Exercise instructions:
Every record below needs to be written out exactly, apart from the pictures.

-------- Data supplied --------

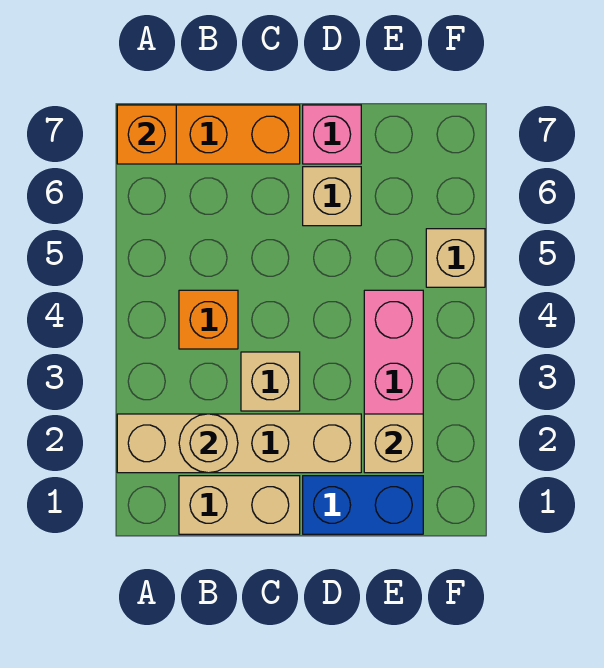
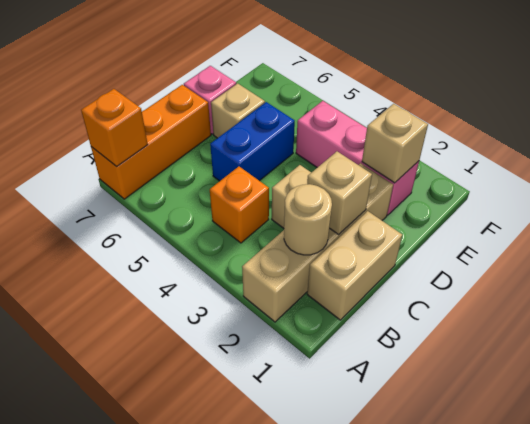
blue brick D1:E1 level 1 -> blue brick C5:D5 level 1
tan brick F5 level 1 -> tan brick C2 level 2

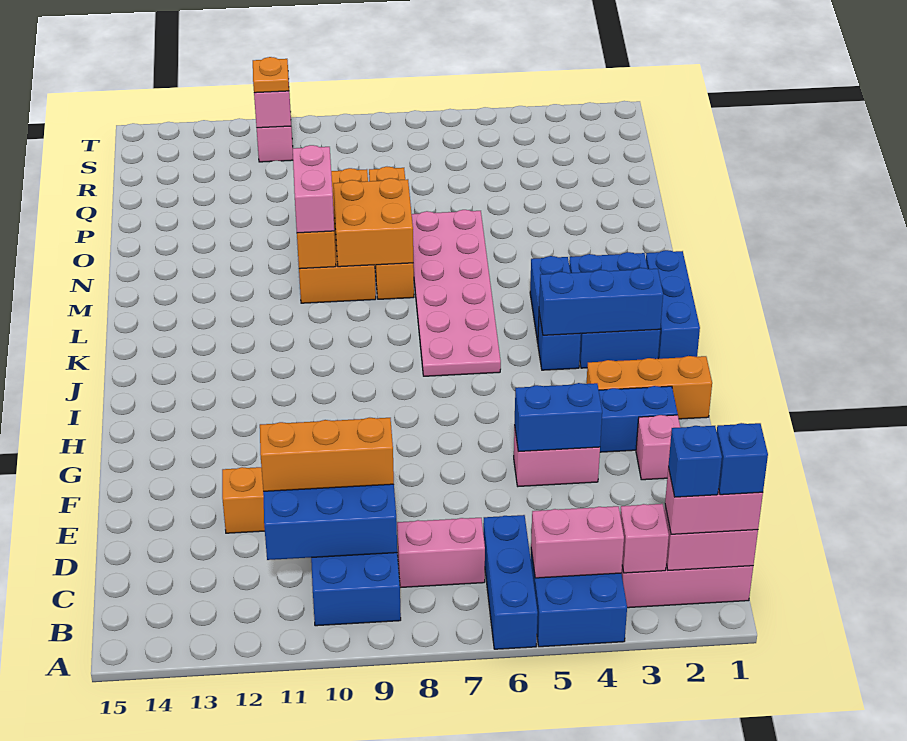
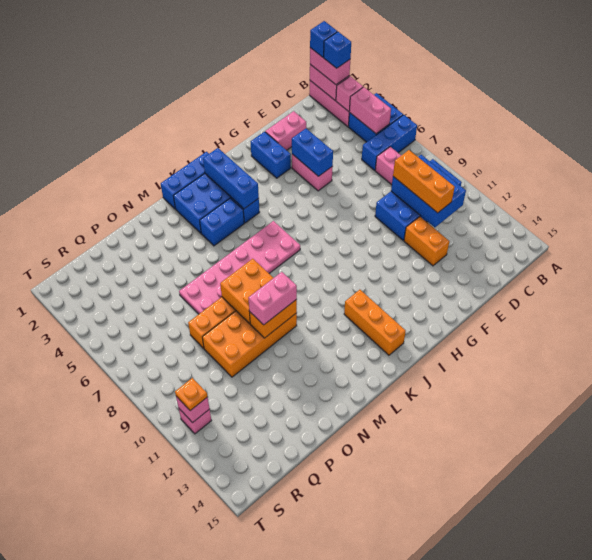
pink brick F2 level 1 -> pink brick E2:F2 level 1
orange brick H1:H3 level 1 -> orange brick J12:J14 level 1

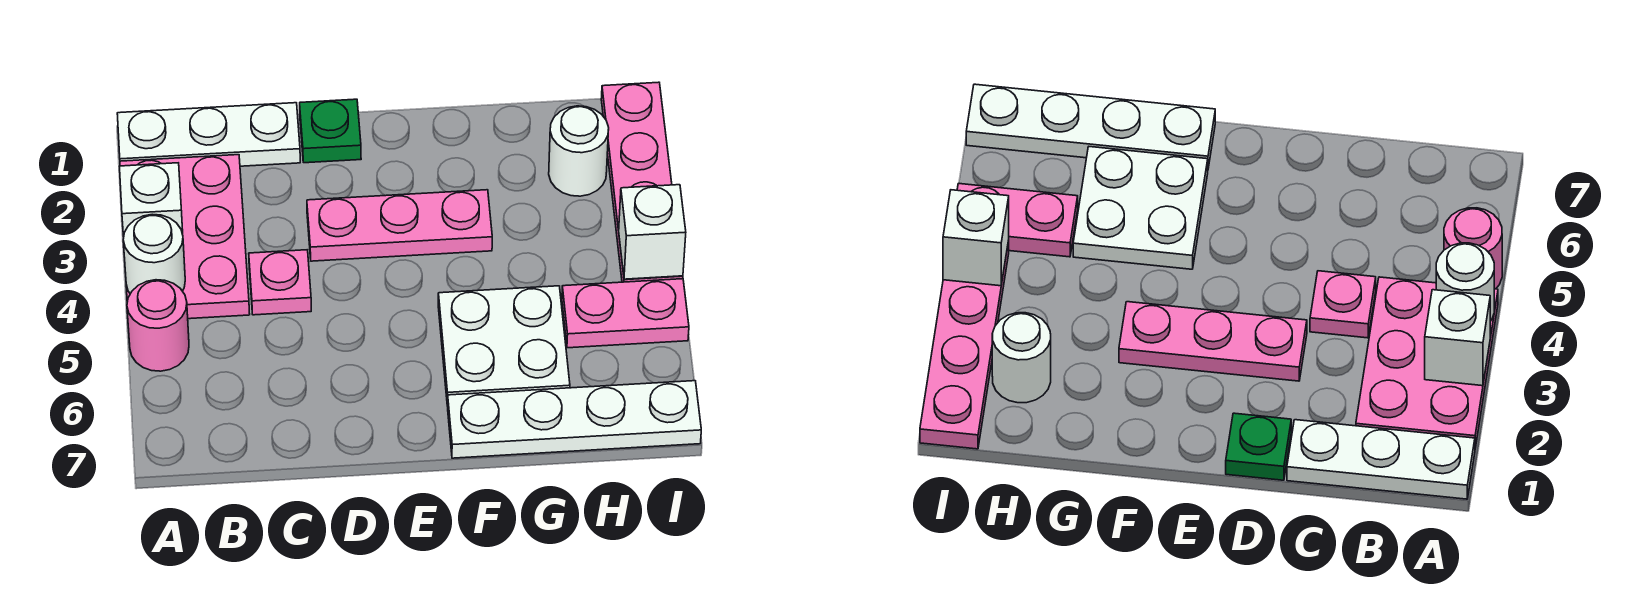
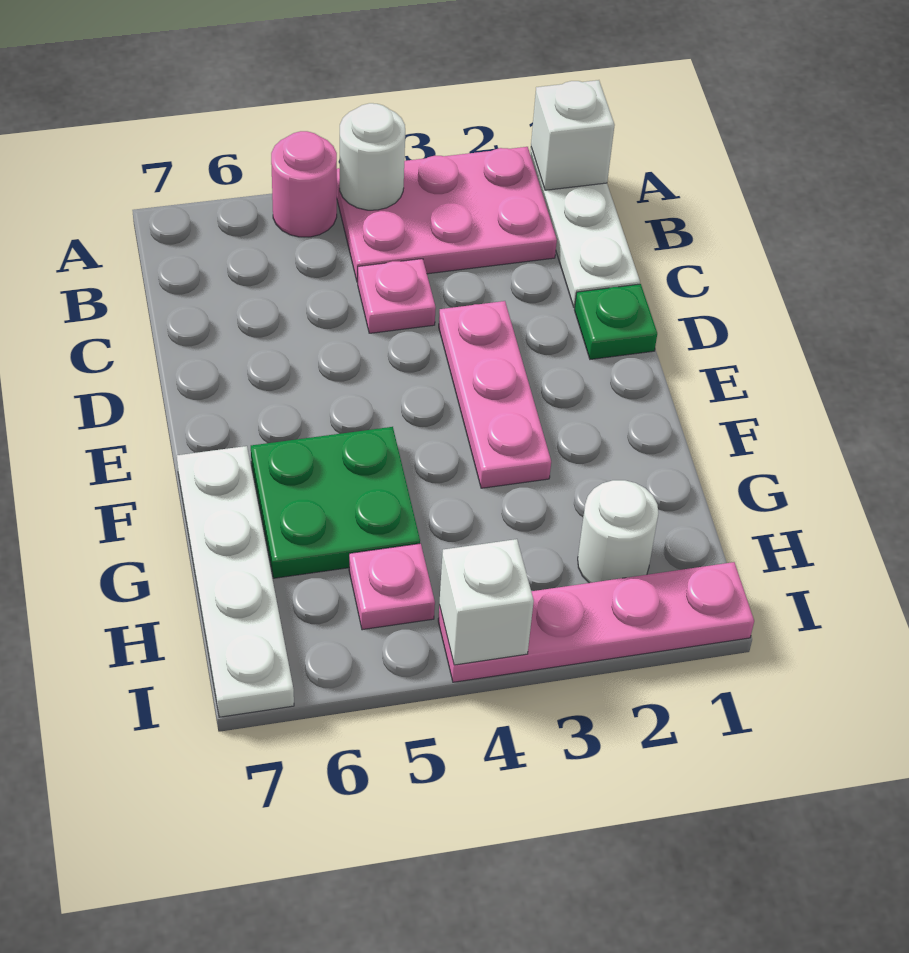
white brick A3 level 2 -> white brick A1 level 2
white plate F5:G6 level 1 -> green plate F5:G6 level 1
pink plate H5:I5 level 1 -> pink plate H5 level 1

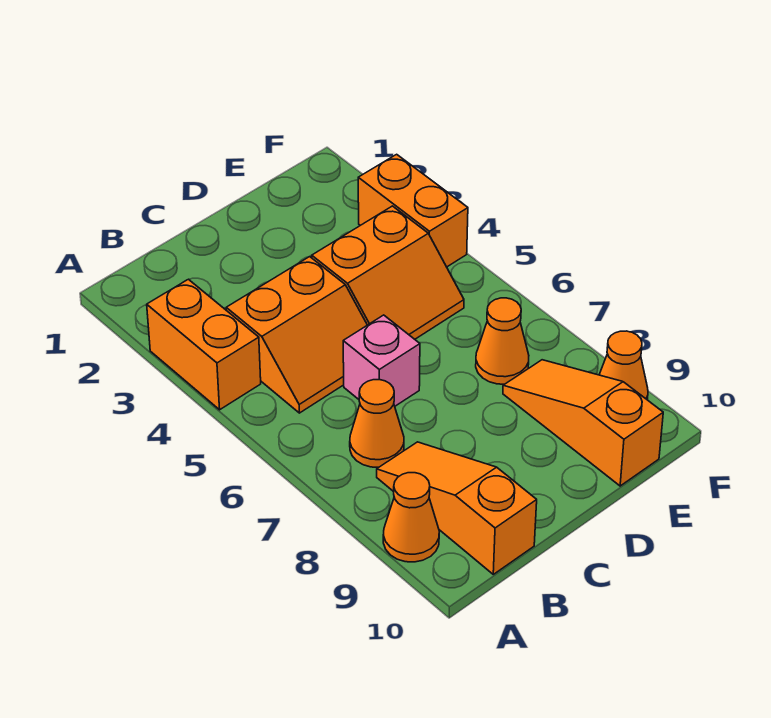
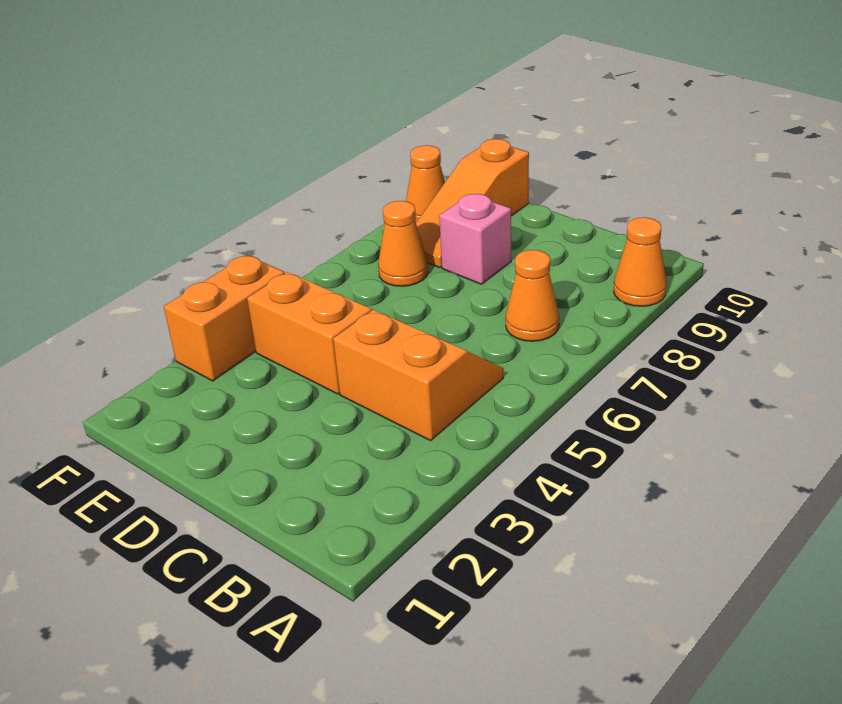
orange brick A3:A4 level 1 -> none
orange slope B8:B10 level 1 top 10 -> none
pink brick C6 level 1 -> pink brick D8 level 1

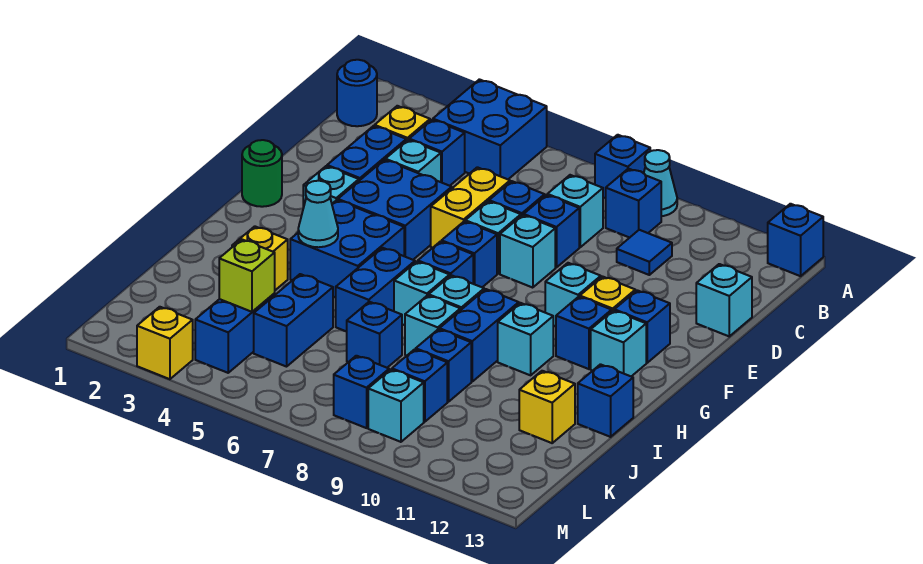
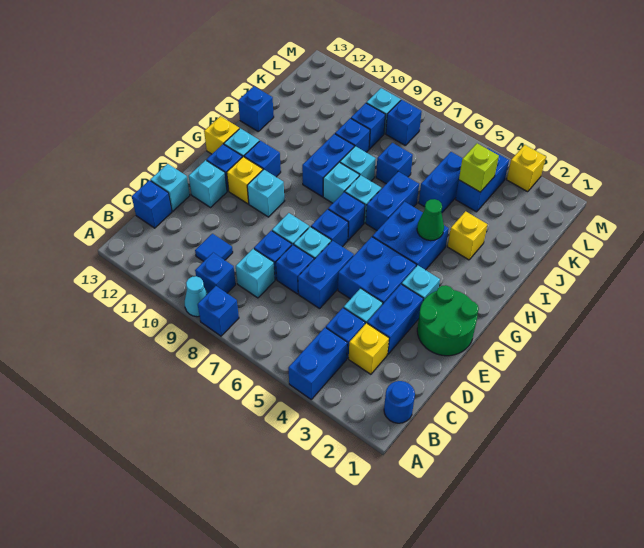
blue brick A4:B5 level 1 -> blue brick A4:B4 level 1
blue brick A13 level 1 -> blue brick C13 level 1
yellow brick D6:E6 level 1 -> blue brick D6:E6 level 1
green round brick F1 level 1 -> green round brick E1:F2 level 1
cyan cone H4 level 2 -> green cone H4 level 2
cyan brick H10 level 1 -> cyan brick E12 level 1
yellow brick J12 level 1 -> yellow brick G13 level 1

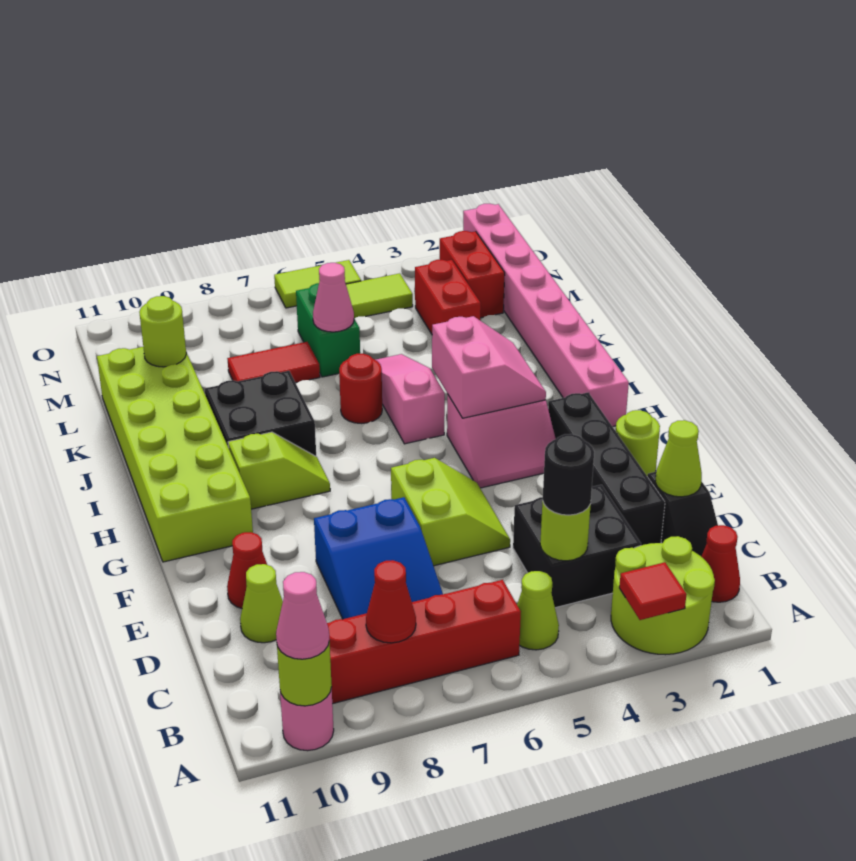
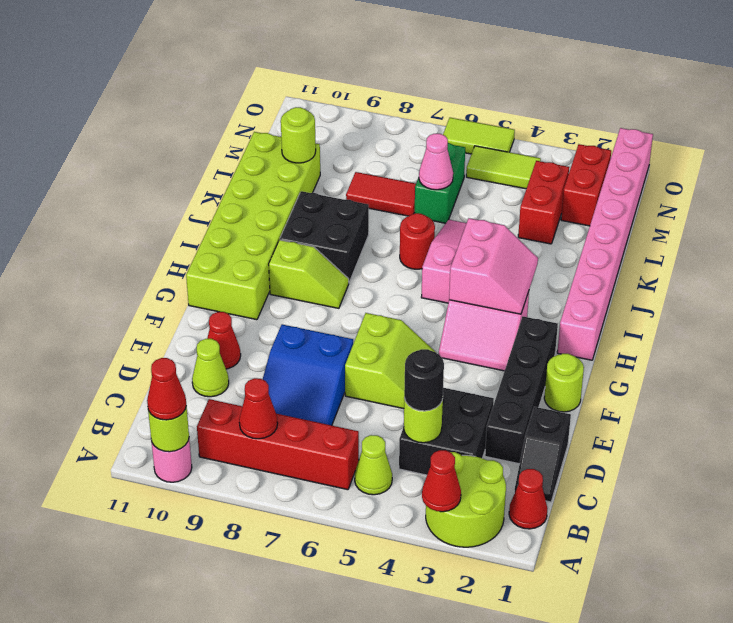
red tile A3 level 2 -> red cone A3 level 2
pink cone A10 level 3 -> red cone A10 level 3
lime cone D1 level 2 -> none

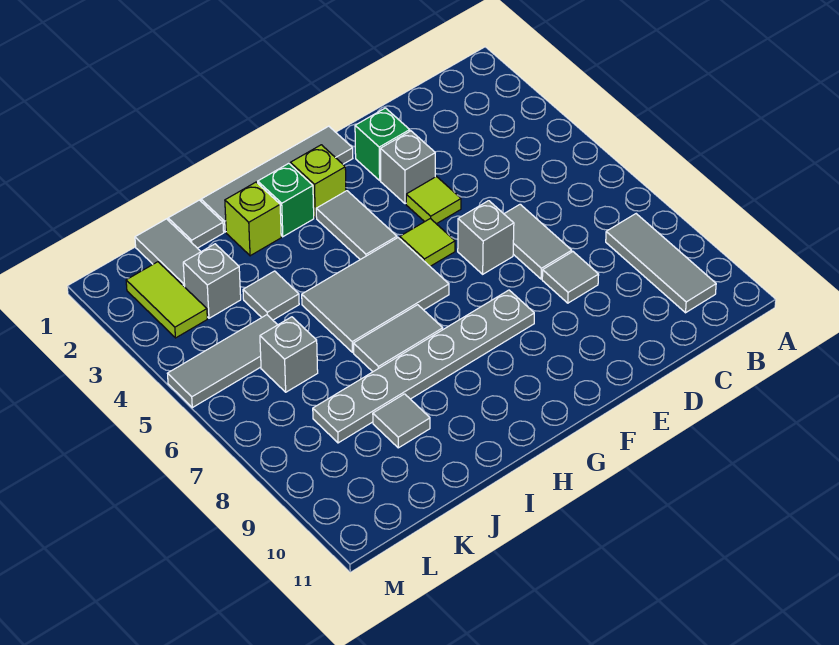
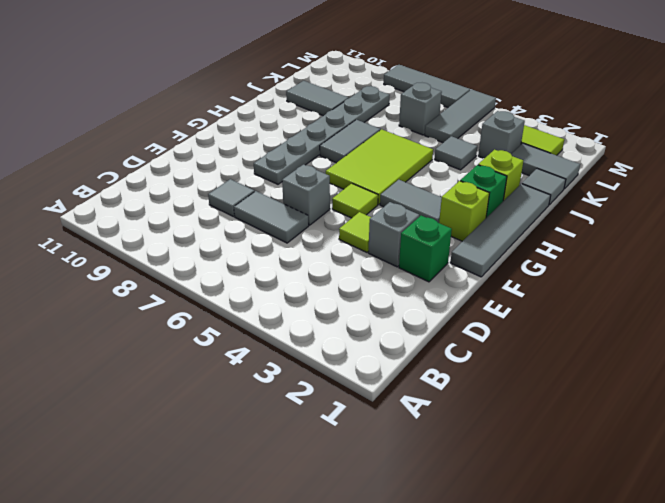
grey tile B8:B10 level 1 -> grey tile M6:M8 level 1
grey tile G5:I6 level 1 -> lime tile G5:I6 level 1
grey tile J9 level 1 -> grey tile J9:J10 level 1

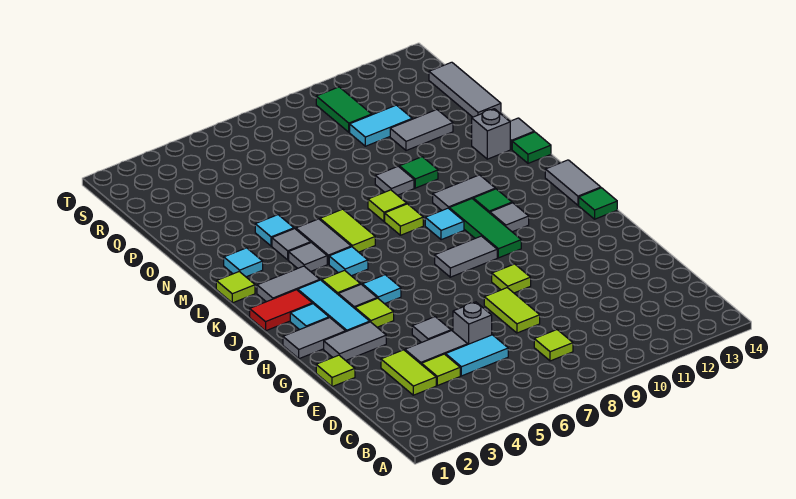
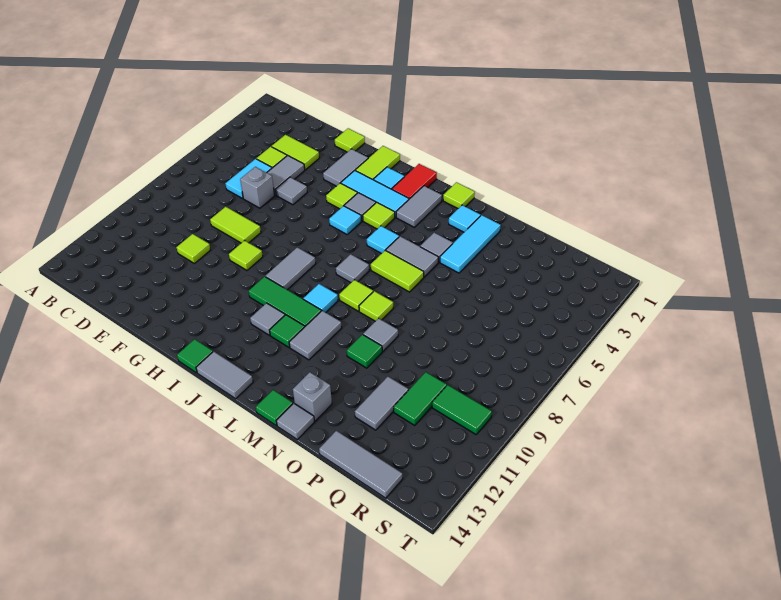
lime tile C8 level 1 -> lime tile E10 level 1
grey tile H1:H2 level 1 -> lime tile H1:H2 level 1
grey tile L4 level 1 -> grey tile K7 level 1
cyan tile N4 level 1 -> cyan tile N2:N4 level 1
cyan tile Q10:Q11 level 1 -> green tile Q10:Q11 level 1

--------

Solution for this exercise:
blue brick D1:E1 level 1 -> blue brick C5:D5 level 1
tan brick F5 level 1 -> tan brick C2 level 2

pink brick F2 level 1 -> pink brick E2:F2 level 1
orange brick H1:H3 level 1 -> orange brick J12:J14 level 1

white brick A3 level 2 -> white brick A1 level 2
white plate F5:G6 level 1 -> green plate F5:G6 level 1
pink plate H5:I5 level 1 -> pink plate H5 level 1

orange brick A3:A4 level 1 -> none
orange slope B8:B10 level 1 top 10 -> none
pink brick C6 level 1 -> pink brick D8 level 1

blue brick A4:B5 level 1 -> blue brick A4:B4 level 1
blue brick A13 level 1 -> blue brick C13 level 1
yellow brick D6:E6 level 1 -> blue brick D6:E6 level 1
green round brick F1 level 1 -> green round brick E1:F2 level 1
cyan cone H4 level 2 -> green cone H4 level 2
cyan brick H10 level 1 -> cyan brick E12 level 1
yellow brick J12 level 1 -> yellow brick G13 level 1

red tile A3 level 2 -> red cone A3 level 2
pink cone A10 level 3 -> red cone A10 level 3
lime cone D1 level 2 -> none

grey tile B8:B10 level 1 -> grey tile M6:M8 level 1
grey tile G5:I6 level 1 -> lime tile G5:I6 level 1
grey tile J9 level 1 -> grey tile J9:J10 level 1

lime tile C8 level 1 -> lime tile E10 level 1
grey tile H1:H2 level 1 -> lime tile H1:H2 level 1
grey tile L4 level 1 -> grey tile K7 level 1
cyan tile N4 level 1 -> cyan tile N2:N4 level 1
cyan tile Q10:Q11 level 1 -> green tile Q10:Q11 level 1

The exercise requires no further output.